→ What needs to be done
Leave the images out and repeat the data exactly as given.
--
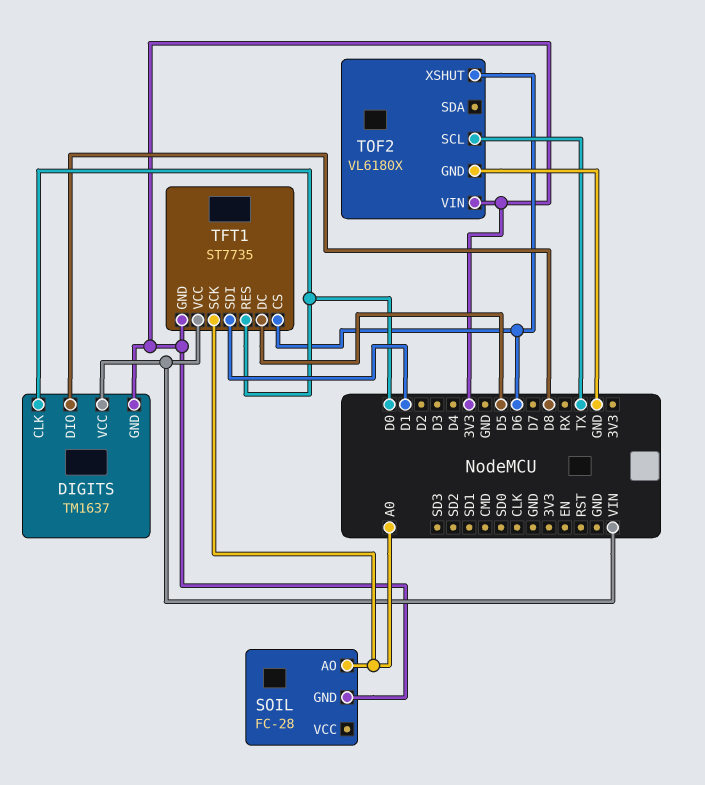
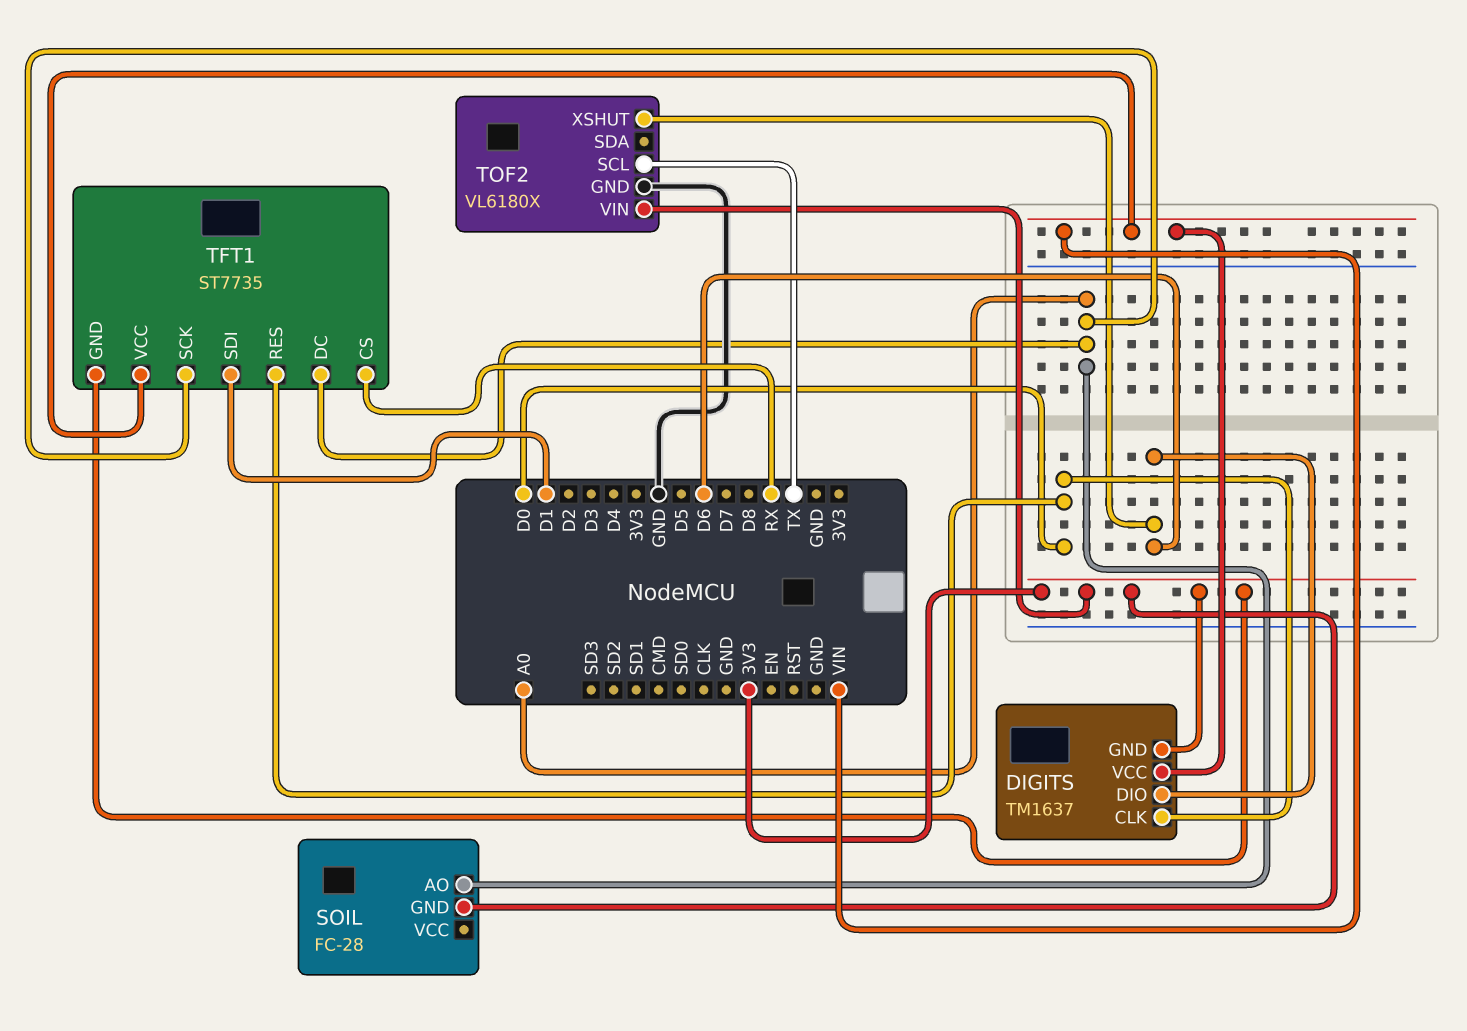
DIGITS pin DIO: D8 -> D6
TFT1 pin CS: D6 -> RX
TFT1 pin DC: D5 -> A0

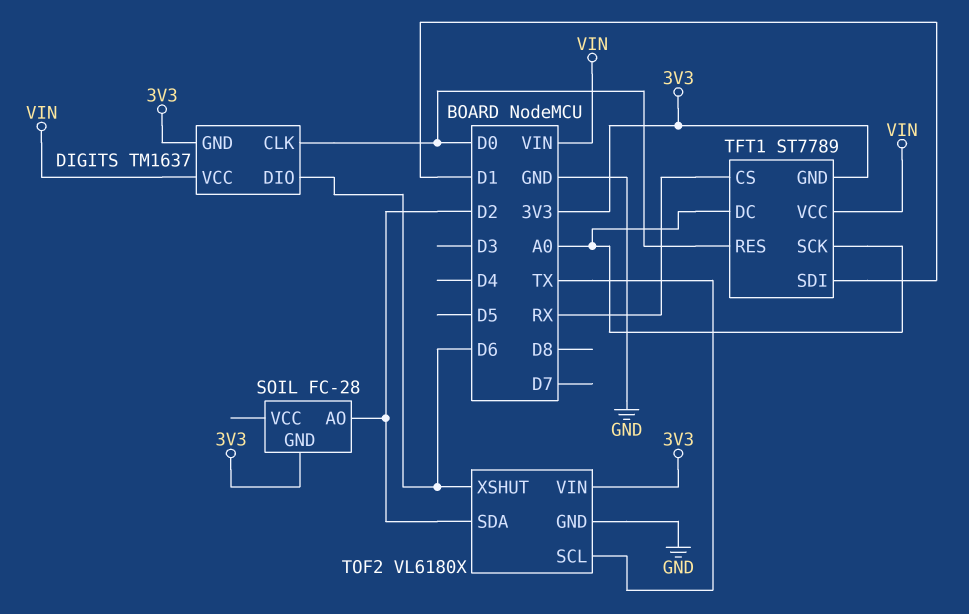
SOIL pin AO: A0 -> D2
TFT1: ST7735 -> ST7789
TOF2 pin SDA: none -> D2

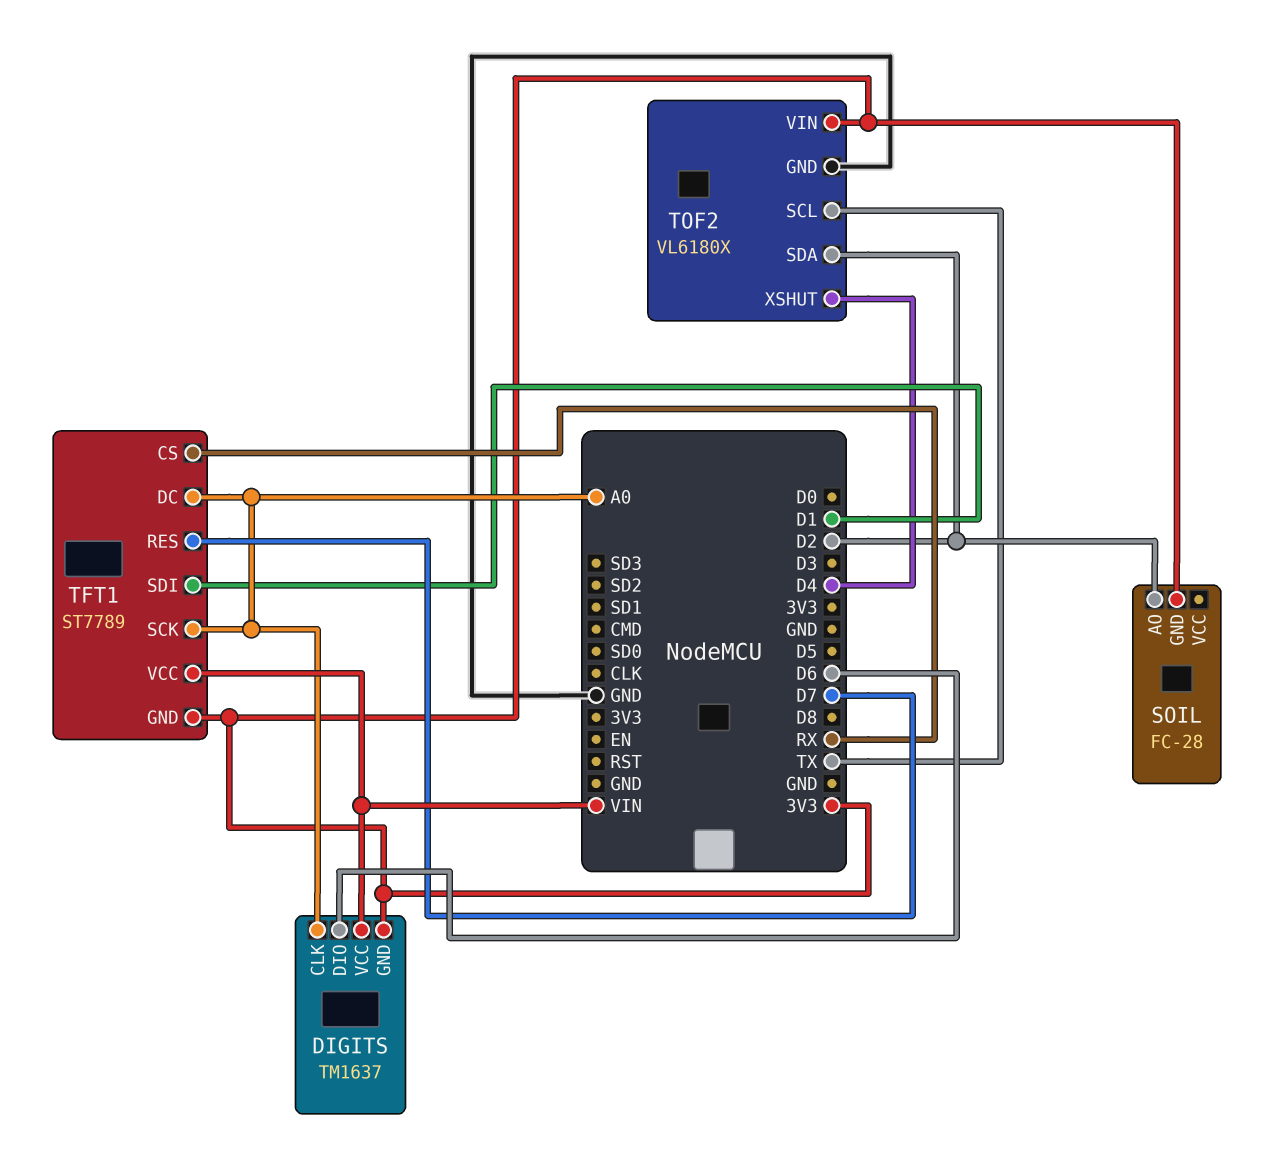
DIGITS pin CLK: D0 -> A0
TFT1 pin RES: D0 -> D7
TOF2 pin XSHUT: D6 -> D4

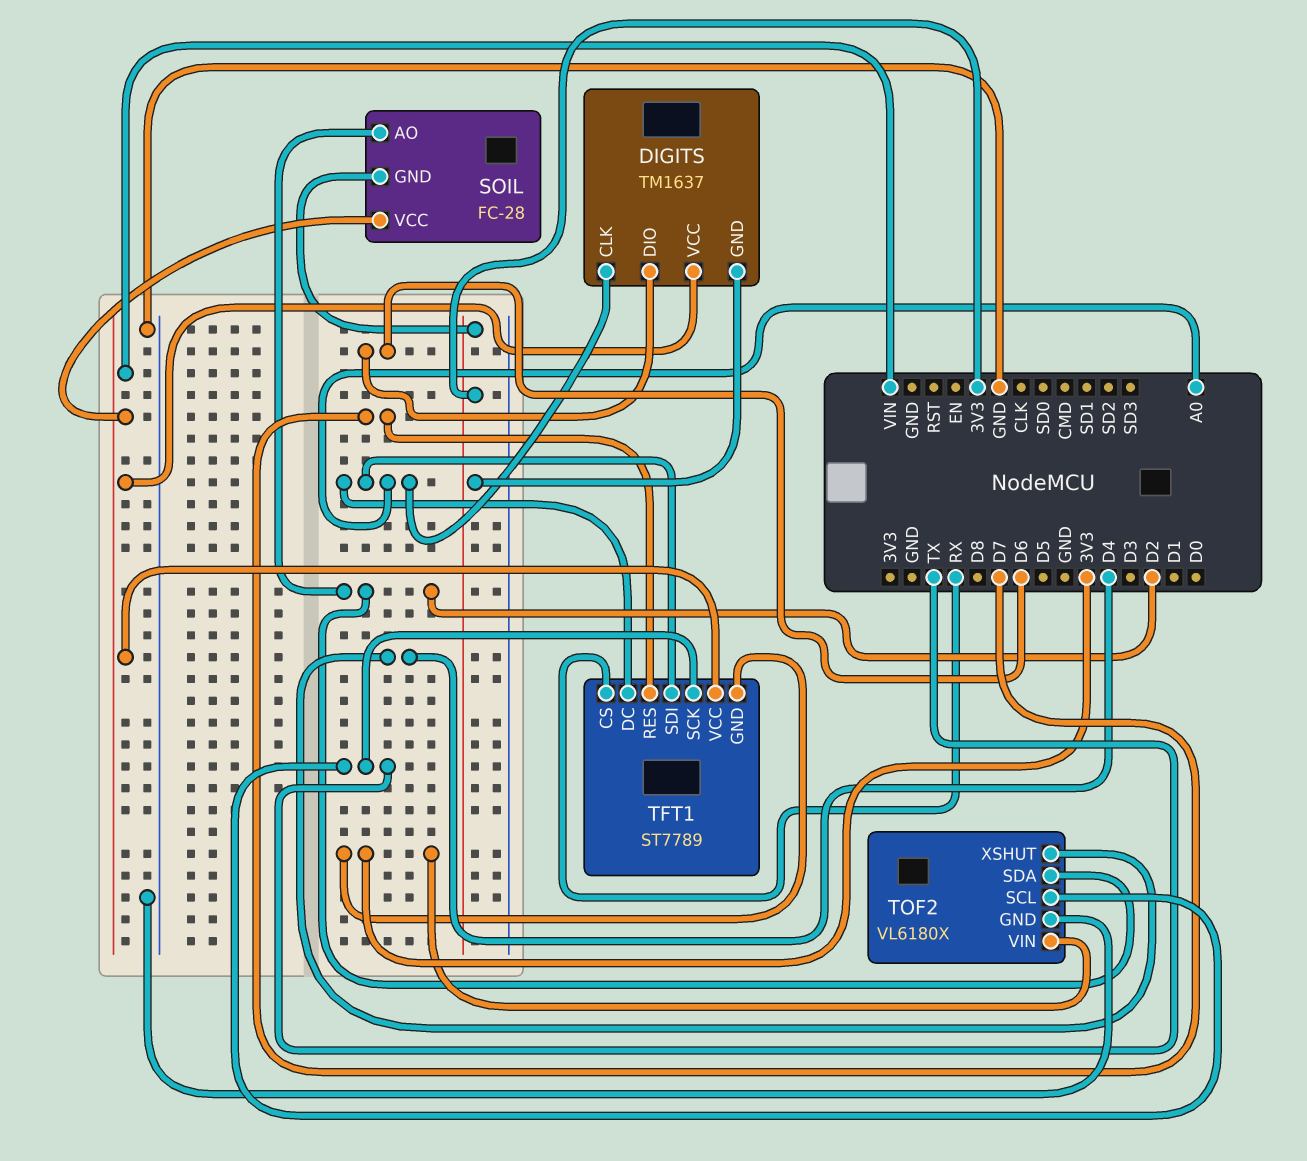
SOIL pin VCC: none -> VIN
TFT1 pin SCK: A0 -> TX
TFT1 pin SDI: D1 -> A0

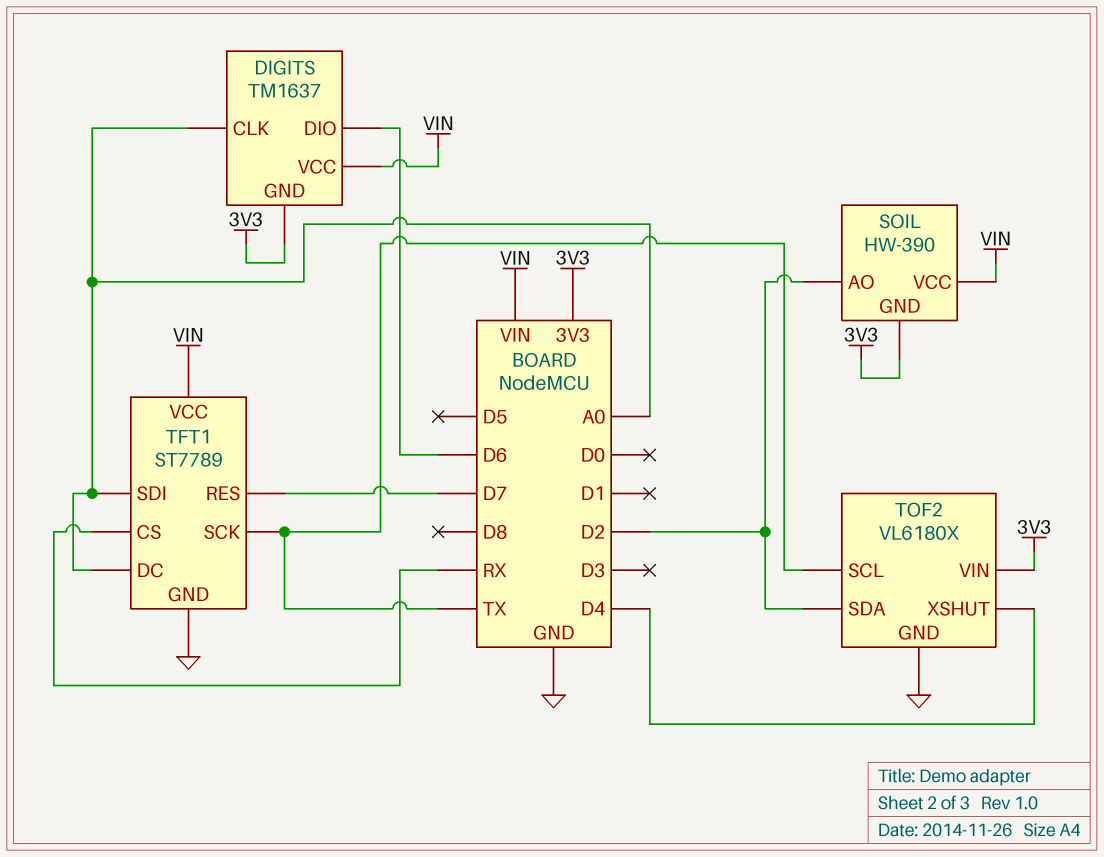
SOIL: FC-28 -> HW-390
TFT1 pin GND: 3V3 -> GND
--
→ Solution to the problem
DIGITS pin DIO: D8 -> D6
TFT1 pin CS: D6 -> RX
TFT1 pin DC: D5 -> A0

SOIL pin AO: A0 -> D2
TFT1: ST7735 -> ST7789
TOF2 pin SDA: none -> D2

DIGITS pin CLK: D0 -> A0
TFT1 pin RES: D0 -> D7
TOF2 pin XSHUT: D6 -> D4

SOIL pin VCC: none -> VIN
TFT1 pin SCK: A0 -> TX
TFT1 pin SDI: D1 -> A0

SOIL: FC-28 -> HW-390
TFT1 pin GND: 3V3 -> GND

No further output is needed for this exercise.